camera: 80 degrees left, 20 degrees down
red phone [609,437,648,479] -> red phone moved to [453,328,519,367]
_ _ _ _
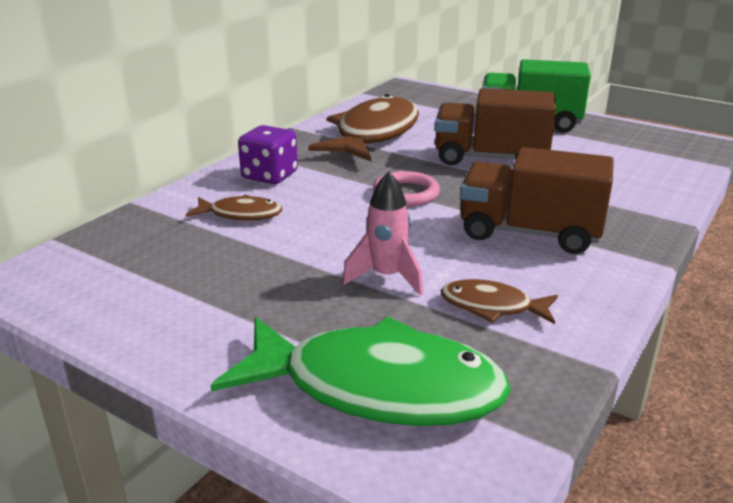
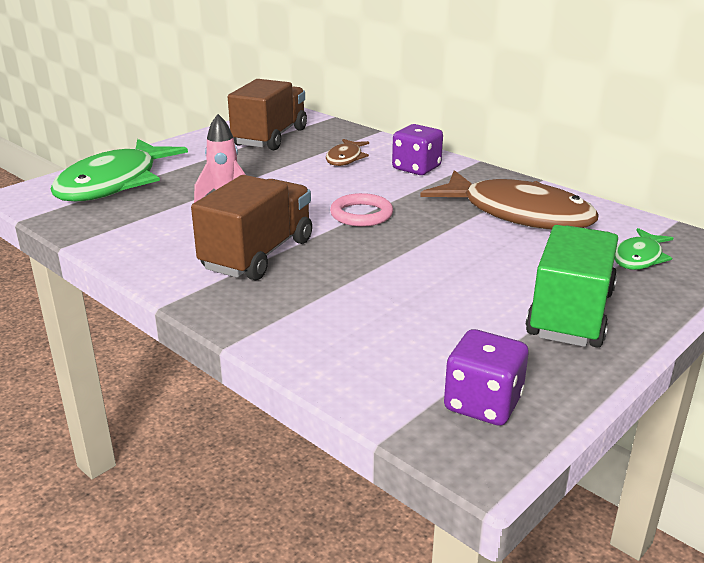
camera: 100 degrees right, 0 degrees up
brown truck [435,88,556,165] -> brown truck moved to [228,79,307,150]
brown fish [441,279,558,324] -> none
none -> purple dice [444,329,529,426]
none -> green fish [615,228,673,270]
_ _ _ _
▶ **To do**
Transcribe the lines above between the line holding "camera: 80 degrees left, 20 degrees down" and the line holding "red phone [609,437,648,479]", inclusive, exactly as they stand and with nothing added.

▶ **Expected answer**
camera: 80 degrees left, 20 degrees down
red phone [609,437,648,479] -> red phone moved to [453,328,519,367]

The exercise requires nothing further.